> [TASK TO COMPLETE] Would you write out, word for word, each line of the records below from the top through the one holding "holiday.log: [697,124,875,240] ->"?
Start of EXERCISE MATERIAL
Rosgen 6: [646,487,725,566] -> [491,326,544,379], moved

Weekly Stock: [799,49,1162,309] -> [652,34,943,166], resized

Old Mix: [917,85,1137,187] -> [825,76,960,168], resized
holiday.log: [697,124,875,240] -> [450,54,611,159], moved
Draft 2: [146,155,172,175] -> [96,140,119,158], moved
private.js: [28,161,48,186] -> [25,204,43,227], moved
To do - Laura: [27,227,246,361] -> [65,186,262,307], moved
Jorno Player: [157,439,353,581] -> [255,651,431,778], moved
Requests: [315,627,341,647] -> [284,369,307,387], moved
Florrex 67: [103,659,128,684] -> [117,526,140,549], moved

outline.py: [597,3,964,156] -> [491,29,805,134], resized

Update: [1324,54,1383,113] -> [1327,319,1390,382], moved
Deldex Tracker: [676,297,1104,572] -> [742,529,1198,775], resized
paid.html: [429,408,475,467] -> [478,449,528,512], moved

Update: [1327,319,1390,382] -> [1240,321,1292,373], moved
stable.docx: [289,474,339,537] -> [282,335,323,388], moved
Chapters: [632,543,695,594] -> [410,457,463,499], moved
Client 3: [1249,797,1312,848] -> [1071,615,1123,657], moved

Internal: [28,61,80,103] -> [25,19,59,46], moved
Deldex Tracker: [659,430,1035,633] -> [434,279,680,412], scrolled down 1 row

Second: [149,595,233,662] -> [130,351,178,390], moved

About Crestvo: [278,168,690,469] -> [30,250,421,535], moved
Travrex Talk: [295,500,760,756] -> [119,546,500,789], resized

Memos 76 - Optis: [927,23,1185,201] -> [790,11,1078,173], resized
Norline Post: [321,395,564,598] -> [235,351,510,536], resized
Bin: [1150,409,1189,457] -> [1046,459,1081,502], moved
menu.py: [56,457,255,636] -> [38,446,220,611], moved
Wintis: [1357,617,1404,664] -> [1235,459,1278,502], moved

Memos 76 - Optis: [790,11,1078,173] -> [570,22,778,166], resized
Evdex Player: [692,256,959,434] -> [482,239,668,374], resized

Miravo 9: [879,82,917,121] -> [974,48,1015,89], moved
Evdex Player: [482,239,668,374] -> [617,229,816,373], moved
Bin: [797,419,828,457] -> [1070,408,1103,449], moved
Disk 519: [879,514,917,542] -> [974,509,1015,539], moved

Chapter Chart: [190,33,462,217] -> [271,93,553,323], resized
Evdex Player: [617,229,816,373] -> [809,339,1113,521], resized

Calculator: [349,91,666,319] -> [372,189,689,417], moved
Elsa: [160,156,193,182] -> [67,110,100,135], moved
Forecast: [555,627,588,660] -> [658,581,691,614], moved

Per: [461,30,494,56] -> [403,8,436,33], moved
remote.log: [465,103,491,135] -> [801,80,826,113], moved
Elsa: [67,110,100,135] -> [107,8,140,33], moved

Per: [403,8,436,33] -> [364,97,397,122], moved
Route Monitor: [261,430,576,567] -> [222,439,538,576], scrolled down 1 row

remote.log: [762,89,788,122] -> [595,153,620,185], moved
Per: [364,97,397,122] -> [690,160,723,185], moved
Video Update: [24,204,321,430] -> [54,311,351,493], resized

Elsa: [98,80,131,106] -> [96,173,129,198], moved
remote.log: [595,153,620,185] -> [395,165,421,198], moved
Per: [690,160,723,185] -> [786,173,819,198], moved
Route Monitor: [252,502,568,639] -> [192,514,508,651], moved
End of EXERCISE MATERIAL
> [FINISHED EXERCISE]
Rosgen 6: [646,487,725,566] -> [491,326,544,379], moved

Weekly Stock: [799,49,1162,309] -> [652,34,943,166], resized

Old Mix: [917,85,1137,187] -> [825,76,960,168], resized
holiday.log: [697,124,875,240] -> [450,54,611,159], moved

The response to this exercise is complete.